_DATA RECORDS_
· · · · ·
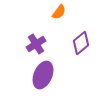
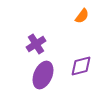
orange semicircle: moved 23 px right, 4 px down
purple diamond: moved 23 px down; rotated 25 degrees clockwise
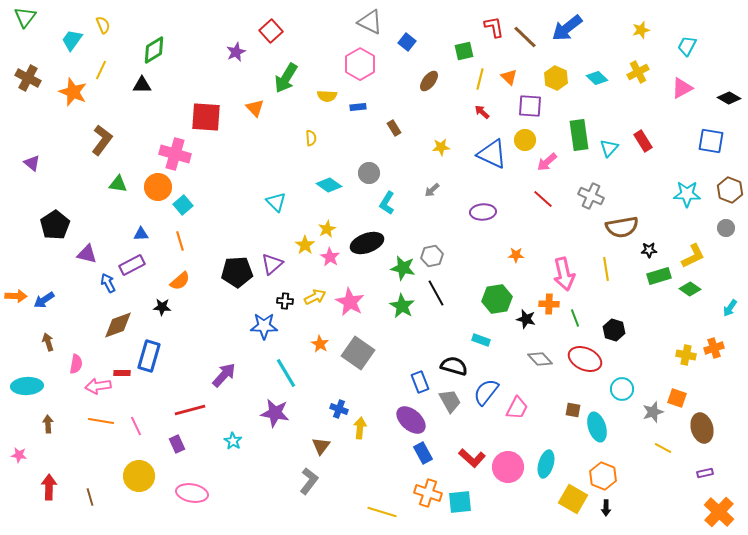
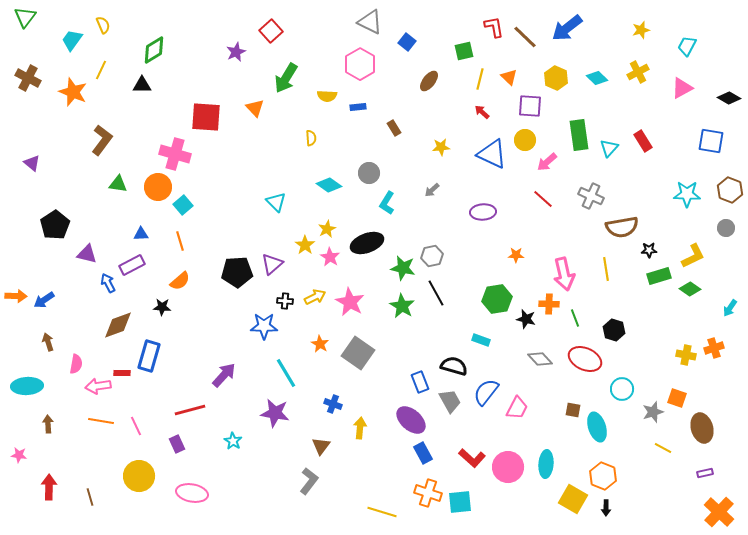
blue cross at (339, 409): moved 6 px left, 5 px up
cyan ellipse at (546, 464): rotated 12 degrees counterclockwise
· · · · ·
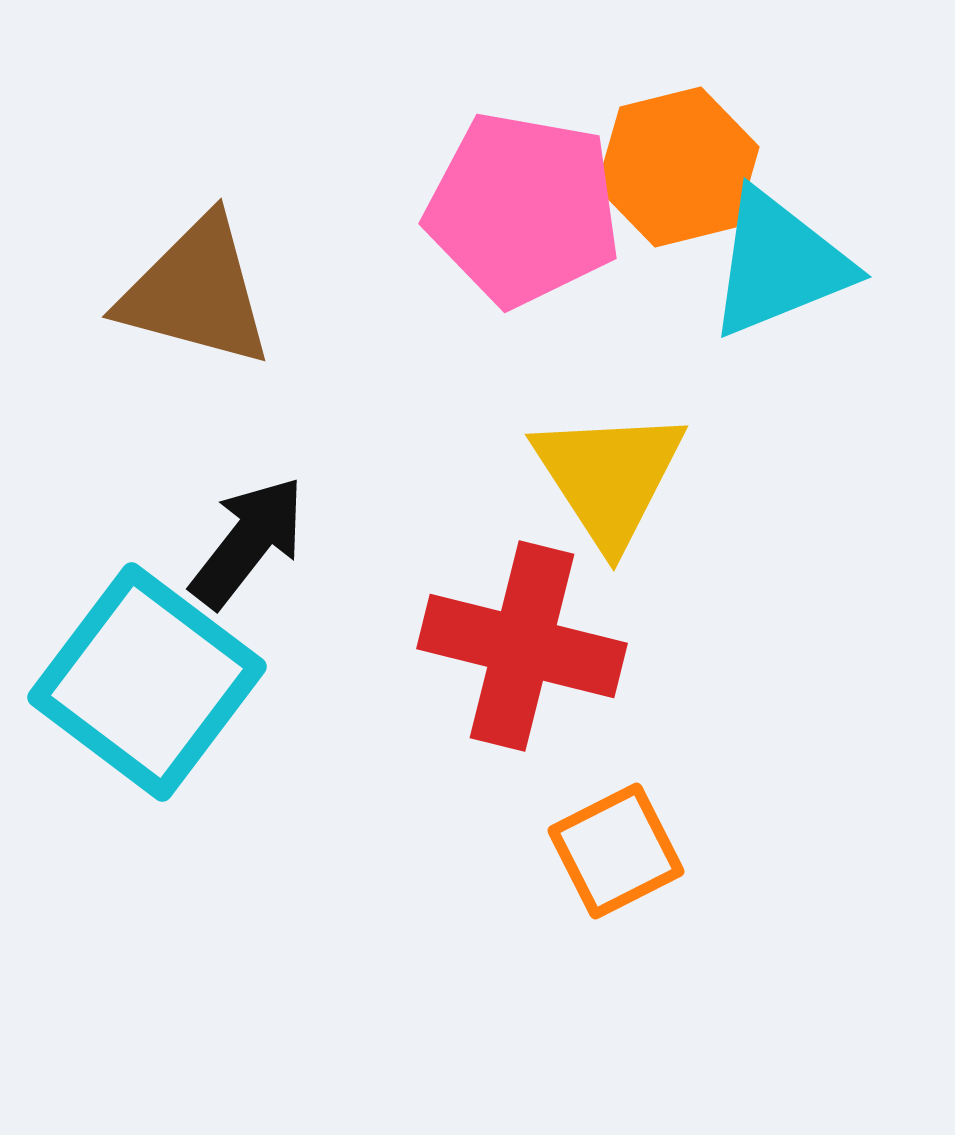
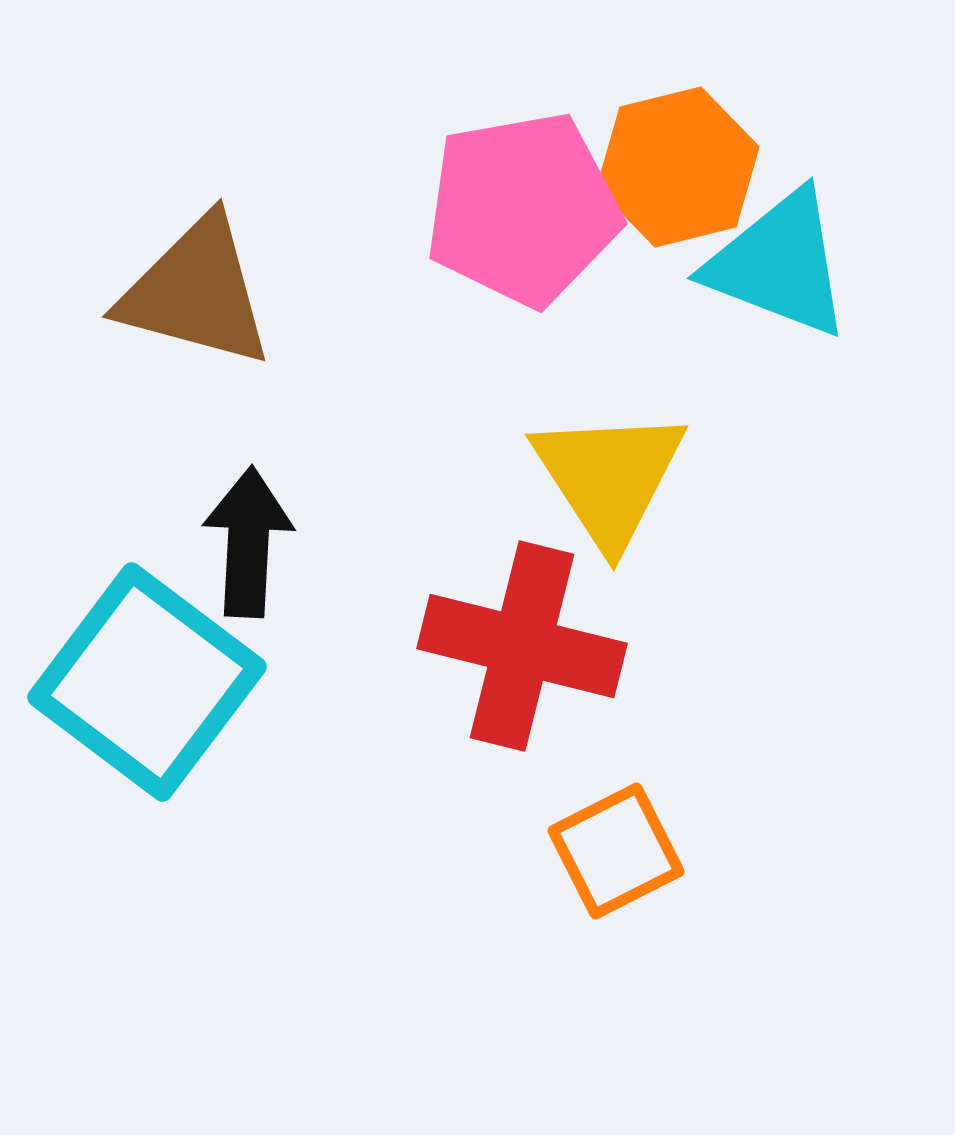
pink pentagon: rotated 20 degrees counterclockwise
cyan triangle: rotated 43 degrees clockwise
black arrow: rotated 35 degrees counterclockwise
· · · · ·
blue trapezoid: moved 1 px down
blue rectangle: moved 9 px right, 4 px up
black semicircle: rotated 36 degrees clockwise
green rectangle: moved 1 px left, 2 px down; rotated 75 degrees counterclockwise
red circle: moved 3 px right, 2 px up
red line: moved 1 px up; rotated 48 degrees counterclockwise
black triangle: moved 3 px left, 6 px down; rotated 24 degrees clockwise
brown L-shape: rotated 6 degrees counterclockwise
· · · · ·
_HOW TO COMPLETE THIS TASK_
From the listing above, repeat only the lines between the line containing "purple diamond: moved" and the line containing "cyan ellipse at", those two included. Pictures are not part of the copy.

_FINISHED EXERCISE_
purple diamond: moved 23 px down; rotated 25 degrees clockwise
blue cross at (339, 409): moved 6 px left, 5 px up
cyan ellipse at (546, 464): rotated 12 degrees counterclockwise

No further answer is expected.